How many lines in the data below include the word "cone"? State the number alone.

───── The data ─────

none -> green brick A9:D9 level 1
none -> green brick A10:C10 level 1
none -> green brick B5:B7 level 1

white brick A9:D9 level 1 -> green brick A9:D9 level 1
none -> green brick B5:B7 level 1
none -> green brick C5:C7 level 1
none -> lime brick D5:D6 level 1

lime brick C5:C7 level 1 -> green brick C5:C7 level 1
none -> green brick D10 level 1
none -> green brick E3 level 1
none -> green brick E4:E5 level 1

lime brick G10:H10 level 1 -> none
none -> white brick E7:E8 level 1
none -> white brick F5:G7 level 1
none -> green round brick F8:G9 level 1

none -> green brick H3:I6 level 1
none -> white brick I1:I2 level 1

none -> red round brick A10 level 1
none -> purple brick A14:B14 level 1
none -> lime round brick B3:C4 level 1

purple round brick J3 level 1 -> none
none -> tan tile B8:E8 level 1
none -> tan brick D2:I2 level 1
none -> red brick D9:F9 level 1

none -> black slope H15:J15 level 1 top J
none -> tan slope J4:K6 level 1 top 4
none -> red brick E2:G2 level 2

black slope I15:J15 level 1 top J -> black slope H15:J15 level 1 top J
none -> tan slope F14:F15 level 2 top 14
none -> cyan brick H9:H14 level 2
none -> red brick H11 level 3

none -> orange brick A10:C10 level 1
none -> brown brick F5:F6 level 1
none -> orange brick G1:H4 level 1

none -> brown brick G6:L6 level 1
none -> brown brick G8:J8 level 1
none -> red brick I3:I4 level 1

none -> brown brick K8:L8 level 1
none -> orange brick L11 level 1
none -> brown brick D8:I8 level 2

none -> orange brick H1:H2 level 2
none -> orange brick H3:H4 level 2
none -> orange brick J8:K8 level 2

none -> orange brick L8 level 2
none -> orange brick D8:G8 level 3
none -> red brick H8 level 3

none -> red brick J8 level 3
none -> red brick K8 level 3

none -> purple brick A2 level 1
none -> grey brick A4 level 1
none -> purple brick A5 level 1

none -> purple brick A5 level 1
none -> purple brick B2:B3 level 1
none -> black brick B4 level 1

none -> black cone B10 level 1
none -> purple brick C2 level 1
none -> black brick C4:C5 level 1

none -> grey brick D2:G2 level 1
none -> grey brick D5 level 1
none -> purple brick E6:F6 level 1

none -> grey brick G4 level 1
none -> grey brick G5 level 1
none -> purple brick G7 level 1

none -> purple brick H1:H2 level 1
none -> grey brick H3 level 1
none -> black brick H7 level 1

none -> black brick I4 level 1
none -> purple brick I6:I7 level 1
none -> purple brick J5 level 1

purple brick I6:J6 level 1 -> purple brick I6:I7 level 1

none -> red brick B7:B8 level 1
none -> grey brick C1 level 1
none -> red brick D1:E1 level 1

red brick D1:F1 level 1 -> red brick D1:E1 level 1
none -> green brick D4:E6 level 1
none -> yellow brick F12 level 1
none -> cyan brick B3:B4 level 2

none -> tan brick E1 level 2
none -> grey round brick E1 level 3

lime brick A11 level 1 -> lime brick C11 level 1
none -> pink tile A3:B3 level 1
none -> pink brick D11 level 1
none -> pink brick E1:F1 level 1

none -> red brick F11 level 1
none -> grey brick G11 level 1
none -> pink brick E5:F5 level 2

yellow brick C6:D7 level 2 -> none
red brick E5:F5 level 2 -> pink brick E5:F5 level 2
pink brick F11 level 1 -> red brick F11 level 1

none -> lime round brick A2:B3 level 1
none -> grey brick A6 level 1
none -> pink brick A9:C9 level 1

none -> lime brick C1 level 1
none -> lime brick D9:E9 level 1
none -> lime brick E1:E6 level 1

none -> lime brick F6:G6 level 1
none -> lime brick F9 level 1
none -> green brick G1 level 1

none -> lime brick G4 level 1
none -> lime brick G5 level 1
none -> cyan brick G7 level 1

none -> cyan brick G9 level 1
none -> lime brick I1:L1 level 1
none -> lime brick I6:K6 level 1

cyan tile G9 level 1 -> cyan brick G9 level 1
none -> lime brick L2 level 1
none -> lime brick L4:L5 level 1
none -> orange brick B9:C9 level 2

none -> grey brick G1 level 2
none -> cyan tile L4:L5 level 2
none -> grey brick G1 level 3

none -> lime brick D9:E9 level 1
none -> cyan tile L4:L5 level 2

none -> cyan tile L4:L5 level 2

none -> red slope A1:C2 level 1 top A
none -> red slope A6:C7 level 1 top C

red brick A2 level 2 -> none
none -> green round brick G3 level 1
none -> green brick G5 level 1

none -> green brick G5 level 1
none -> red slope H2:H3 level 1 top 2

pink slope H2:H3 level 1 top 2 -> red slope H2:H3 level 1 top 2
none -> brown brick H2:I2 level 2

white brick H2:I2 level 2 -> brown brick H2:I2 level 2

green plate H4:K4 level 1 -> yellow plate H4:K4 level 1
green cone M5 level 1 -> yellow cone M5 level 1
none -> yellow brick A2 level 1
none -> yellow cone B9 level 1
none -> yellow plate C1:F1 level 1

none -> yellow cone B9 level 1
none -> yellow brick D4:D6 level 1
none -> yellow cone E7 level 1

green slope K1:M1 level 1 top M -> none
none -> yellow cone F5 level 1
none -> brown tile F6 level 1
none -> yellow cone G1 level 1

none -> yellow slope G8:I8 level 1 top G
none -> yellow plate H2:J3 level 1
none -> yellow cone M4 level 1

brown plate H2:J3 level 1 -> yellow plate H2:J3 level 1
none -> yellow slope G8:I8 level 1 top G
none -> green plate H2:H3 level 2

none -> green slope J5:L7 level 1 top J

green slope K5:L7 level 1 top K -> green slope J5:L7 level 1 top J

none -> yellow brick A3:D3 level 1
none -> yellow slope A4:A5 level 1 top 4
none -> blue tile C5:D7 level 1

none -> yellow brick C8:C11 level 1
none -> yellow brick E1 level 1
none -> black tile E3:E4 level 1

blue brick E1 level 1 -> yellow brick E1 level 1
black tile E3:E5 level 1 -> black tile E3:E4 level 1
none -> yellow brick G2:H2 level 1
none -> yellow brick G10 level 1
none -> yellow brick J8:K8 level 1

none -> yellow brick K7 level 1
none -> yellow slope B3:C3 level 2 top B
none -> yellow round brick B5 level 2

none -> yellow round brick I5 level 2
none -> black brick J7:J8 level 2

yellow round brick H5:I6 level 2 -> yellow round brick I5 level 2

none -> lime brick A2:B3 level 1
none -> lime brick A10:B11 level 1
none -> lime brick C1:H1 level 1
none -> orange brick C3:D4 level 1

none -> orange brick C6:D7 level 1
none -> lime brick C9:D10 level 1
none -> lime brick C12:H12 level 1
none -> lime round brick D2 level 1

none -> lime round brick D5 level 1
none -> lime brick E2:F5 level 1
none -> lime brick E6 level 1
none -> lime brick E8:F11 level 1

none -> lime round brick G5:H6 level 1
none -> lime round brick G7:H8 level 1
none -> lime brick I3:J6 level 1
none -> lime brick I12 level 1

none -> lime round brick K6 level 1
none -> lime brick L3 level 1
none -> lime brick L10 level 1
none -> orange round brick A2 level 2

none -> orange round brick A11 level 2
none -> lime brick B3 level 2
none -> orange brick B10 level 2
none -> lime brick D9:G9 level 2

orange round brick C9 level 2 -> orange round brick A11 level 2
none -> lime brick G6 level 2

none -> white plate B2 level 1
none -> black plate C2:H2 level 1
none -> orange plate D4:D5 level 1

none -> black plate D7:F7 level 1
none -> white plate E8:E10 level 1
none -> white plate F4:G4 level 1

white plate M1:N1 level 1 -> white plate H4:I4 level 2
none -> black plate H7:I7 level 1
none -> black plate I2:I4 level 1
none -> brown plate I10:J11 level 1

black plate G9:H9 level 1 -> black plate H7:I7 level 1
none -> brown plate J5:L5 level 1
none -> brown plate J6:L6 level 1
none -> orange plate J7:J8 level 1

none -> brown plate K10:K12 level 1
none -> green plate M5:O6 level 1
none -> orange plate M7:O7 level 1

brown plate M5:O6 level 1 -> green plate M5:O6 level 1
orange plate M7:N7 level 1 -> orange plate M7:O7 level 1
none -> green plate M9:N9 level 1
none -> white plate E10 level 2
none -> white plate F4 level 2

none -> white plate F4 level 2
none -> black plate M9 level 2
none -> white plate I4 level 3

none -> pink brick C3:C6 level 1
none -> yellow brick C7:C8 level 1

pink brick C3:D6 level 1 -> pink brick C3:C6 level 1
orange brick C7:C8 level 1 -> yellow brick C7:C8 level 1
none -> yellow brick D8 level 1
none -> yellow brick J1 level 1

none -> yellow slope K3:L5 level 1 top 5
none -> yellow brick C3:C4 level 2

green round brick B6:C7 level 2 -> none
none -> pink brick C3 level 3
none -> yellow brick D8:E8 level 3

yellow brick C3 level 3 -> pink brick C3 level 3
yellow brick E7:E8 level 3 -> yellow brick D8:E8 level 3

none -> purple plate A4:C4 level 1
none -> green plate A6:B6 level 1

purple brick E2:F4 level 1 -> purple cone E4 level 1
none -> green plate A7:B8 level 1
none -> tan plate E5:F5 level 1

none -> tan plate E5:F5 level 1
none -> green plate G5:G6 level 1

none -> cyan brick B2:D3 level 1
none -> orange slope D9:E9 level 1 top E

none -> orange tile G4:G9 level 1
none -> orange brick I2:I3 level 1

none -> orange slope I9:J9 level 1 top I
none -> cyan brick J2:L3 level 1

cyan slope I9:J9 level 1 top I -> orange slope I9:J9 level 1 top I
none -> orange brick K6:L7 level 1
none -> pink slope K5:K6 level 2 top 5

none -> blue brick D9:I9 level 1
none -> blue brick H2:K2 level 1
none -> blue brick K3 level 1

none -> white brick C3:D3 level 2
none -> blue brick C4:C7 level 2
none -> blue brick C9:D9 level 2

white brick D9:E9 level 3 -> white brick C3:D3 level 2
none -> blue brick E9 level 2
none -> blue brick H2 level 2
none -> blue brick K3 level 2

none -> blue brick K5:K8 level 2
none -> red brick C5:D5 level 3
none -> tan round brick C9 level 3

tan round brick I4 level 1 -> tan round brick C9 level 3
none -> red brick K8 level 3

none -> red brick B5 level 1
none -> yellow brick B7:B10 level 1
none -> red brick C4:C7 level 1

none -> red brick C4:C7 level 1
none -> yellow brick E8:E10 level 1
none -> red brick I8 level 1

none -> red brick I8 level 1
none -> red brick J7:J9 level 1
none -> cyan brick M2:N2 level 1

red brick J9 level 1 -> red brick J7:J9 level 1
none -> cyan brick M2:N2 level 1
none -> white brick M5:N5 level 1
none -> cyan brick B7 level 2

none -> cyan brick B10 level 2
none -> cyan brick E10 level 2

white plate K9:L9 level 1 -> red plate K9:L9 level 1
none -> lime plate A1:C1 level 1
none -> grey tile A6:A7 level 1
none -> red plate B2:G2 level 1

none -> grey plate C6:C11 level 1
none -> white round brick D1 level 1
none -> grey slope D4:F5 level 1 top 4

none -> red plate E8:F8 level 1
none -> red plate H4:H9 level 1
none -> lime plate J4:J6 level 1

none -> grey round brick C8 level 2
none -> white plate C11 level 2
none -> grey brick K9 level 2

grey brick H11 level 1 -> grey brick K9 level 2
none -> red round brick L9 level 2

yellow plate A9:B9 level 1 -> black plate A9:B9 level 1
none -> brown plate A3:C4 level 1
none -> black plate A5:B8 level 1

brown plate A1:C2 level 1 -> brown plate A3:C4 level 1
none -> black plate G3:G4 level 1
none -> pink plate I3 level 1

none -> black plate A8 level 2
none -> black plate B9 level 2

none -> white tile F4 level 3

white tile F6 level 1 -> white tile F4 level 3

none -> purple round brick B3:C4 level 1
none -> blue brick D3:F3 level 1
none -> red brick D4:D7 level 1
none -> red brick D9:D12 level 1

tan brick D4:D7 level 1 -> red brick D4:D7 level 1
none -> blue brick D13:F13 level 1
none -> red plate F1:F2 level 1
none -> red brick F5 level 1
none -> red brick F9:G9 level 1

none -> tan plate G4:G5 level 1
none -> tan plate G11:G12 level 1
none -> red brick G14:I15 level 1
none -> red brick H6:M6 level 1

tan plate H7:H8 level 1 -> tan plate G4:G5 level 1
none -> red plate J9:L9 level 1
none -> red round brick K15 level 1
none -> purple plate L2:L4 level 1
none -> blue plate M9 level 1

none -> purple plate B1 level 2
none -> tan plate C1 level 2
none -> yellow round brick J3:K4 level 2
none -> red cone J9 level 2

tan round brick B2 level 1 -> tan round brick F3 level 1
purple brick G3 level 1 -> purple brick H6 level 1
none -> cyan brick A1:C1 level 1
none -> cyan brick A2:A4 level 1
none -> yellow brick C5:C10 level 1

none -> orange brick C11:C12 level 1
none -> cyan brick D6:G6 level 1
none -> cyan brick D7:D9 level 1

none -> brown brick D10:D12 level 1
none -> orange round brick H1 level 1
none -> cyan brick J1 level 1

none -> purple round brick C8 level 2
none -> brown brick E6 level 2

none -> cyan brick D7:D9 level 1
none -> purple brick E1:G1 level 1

─────

• **Task solution**: 10